Task to complete
Could you set down the listing below exactly and omit its images?
[Start of section]
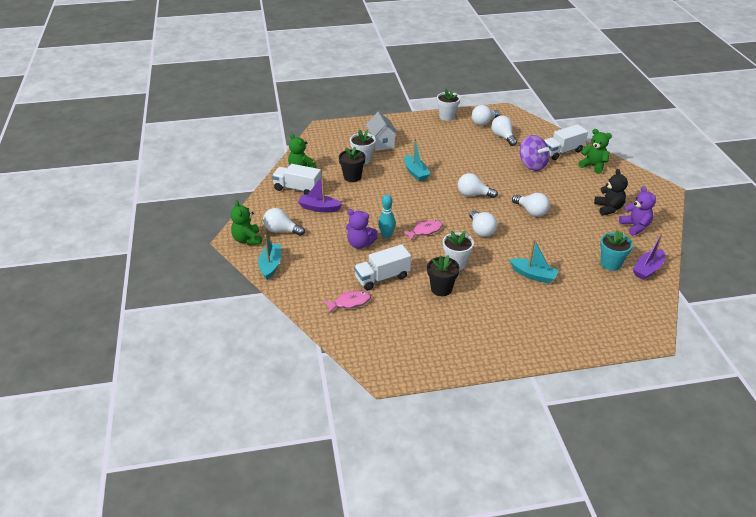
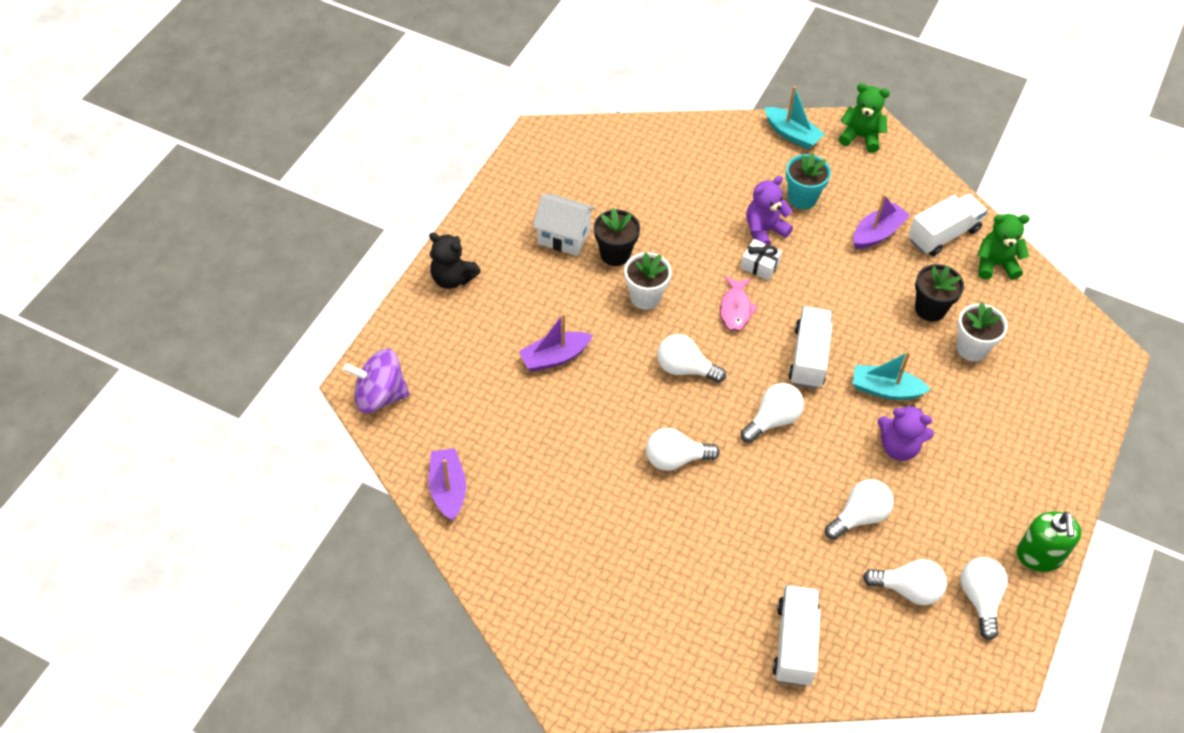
camera: 125 degrees right, 15 degrees up
(281, 231) = (855, 174): white light bulb -> white light bulb (859, 516)
(349, 303) = (667, 165): pink fish -> none
(381, 143) = (1006, 401): white house -> white house (564, 237)
(382, 277) = (683, 215): white truck -> white truck (808, 357)
(386, 235) = (759, 265): turquoise bowling pin -> white gift
(447, 117) = (1039, 556): white flower pot -> green soap dispenser
(532, 165) = (789, 562): purple spinning top -> purple spinning top (380, 396)
(533, 275) = (554, 357): turquoise boat -> purple boat
(593, 166) = (717, 652): green teddy bear -> none
(608, 208) = (598, 566): black teddy bear -> black teddy bear (452, 278)
(610, 264) = (495, 457): turquoise flower pot -> turquoise flower pot (802, 198)
(635, 227) = (532, 560): purple teddy bear -> purple teddy bear (898, 447)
[End of section]
Answer
camera: 125 degrees right, 15 degrees up
(281, 231) = (855, 174): white light bulb -> white light bulb (859, 516)
(349, 303) = (667, 165): pink fish -> none
(381, 143) = (1006, 401): white house -> white house (564, 237)
(382, 277) = (683, 215): white truck -> white truck (808, 357)
(386, 235) = (759, 265): turquoise bowling pin -> white gift
(447, 117) = (1039, 556): white flower pot -> green soap dispenser
(532, 165) = (789, 562): purple spinning top -> purple spinning top (380, 396)
(533, 275) = (554, 357): turquoise boat -> purple boat
(593, 166) = (717, 652): green teddy bear -> none
(608, 208) = (598, 566): black teddy bear -> black teddy bear (452, 278)
(610, 264) = (495, 457): turquoise flower pot -> turquoise flower pot (802, 198)
(635, 227) = (532, 560): purple teddy bear -> purple teddy bear (898, 447)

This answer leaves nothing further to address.